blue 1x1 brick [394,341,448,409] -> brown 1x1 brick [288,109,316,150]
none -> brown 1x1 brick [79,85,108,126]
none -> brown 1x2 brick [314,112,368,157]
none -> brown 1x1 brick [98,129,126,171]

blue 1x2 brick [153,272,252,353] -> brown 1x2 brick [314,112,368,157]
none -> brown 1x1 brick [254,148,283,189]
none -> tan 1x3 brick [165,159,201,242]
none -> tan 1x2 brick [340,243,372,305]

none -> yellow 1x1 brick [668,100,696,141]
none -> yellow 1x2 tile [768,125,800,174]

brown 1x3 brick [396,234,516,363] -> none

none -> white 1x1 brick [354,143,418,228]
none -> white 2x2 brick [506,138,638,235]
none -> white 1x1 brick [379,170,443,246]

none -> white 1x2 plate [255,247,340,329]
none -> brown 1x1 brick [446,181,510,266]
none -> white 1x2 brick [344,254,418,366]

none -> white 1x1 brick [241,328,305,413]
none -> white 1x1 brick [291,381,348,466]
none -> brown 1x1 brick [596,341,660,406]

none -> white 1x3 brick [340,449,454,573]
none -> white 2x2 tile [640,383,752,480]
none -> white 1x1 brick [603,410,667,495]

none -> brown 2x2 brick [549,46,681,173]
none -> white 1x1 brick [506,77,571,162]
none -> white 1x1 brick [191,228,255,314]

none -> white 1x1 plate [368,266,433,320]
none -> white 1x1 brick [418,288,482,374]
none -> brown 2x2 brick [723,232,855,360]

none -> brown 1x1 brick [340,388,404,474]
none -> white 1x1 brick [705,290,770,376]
------------------------
### WORK INSTRUCTIONS
What you return should match the entries above exactly.

### EXERCISE ANSWER
blue 1x1 brick [394,341,448,409] -> brown 1x1 brick [288,109,316,150]
none -> brown 1x1 brick [79,85,108,126]
none -> brown 1x2 brick [314,112,368,157]
none -> brown 1x1 brick [98,129,126,171]

blue 1x2 brick [153,272,252,353] -> brown 1x2 brick [314,112,368,157]
none -> brown 1x1 brick [254,148,283,189]
none -> tan 1x3 brick [165,159,201,242]
none -> tan 1x2 brick [340,243,372,305]

none -> yellow 1x1 brick [668,100,696,141]
none -> yellow 1x2 tile [768,125,800,174]

brown 1x3 brick [396,234,516,363] -> none

none -> white 1x1 brick [354,143,418,228]
none -> white 2x2 brick [506,138,638,235]
none -> white 1x1 brick [379,170,443,246]

none -> white 1x2 plate [255,247,340,329]
none -> brown 1x1 brick [446,181,510,266]
none -> white 1x2 brick [344,254,418,366]

none -> white 1x1 brick [241,328,305,413]
none -> white 1x1 brick [291,381,348,466]
none -> brown 1x1 brick [596,341,660,406]

none -> white 1x3 brick [340,449,454,573]
none -> white 2x2 tile [640,383,752,480]
none -> white 1x1 brick [603,410,667,495]

none -> brown 2x2 brick [549,46,681,173]
none -> white 1x1 brick [506,77,571,162]
none -> white 1x1 brick [191,228,255,314]

none -> white 1x1 plate [368,266,433,320]
none -> white 1x1 brick [418,288,482,374]
none -> brown 2x2 brick [723,232,855,360]

none -> brown 1x1 brick [340,388,404,474]
none -> white 1x1 brick [705,290,770,376]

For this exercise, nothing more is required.